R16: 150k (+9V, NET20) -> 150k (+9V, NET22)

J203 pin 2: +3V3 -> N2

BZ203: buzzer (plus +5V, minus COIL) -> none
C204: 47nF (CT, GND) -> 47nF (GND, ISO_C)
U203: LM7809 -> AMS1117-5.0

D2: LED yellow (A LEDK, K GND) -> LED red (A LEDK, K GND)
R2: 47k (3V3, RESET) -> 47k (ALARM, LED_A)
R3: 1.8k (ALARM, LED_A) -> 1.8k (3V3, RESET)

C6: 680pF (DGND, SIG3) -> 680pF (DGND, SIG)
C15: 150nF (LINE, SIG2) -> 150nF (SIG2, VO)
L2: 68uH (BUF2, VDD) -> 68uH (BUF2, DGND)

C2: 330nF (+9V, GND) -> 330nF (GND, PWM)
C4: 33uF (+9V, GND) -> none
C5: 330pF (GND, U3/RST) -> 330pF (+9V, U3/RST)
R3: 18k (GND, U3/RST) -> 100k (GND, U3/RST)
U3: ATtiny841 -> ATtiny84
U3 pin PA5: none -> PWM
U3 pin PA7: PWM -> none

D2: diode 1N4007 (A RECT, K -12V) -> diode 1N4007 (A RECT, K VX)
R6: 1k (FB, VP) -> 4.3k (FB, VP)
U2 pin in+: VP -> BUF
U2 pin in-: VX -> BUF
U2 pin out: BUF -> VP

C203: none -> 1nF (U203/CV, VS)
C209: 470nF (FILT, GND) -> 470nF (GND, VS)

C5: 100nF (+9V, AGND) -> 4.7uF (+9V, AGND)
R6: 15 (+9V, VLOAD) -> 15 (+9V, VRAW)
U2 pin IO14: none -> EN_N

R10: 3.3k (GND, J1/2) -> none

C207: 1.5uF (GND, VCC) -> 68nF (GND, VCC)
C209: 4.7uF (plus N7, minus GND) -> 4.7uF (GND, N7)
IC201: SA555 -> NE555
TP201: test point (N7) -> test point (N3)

→ Assignment
From the first entry above to the last, repeat everything exactly.

→ Reply
R16: 150k (+9V, NET20) -> 150k (+9V, NET22)

J203 pin 2: +3V3 -> N2

BZ203: buzzer (plus +5V, minus COIL) -> none
C204: 47nF (CT, GND) -> 47nF (GND, ISO_C)
U203: LM7809 -> AMS1117-5.0

D2: LED yellow (A LEDK, K GND) -> LED red (A LEDK, K GND)
R2: 47k (3V3, RESET) -> 47k (ALARM, LED_A)
R3: 1.8k (ALARM, LED_A) -> 1.8k (3V3, RESET)

C6: 680pF (DGND, SIG3) -> 680pF (DGND, SIG)
C15: 150nF (LINE, SIG2) -> 150nF (SIG2, VO)
L2: 68uH (BUF2, VDD) -> 68uH (BUF2, DGND)

C2: 330nF (+9V, GND) -> 330nF (GND, PWM)
C4: 33uF (+9V, GND) -> none
C5: 330pF (GND, U3/RST) -> 330pF (+9V, U3/RST)
R3: 18k (GND, U3/RST) -> 100k (GND, U3/RST)
U3: ATtiny841 -> ATtiny84
U3 pin PA5: none -> PWM
U3 pin PA7: PWM -> none

D2: diode 1N4007 (A RECT, K -12V) -> diode 1N4007 (A RECT, K VX)
R6: 1k (FB, VP) -> 4.3k (FB, VP)
U2 pin in+: VP -> BUF
U2 pin in-: VX -> BUF
U2 pin out: BUF -> VP

C203: none -> 1nF (U203/CV, VS)
C209: 470nF (FILT, GND) -> 470nF (GND, VS)

C5: 100nF (+9V, AGND) -> 4.7uF (+9V, AGND)
R6: 15 (+9V, VLOAD) -> 15 (+9V, VRAW)
U2 pin IO14: none -> EN_N

R10: 3.3k (GND, J1/2) -> none

C207: 1.5uF (GND, VCC) -> 68nF (GND, VCC)
C209: 4.7uF (plus N7, minus GND) -> 4.7uF (GND, N7)
IC201: SA555 -> NE555
TP201: test point (N7) -> test point (N3)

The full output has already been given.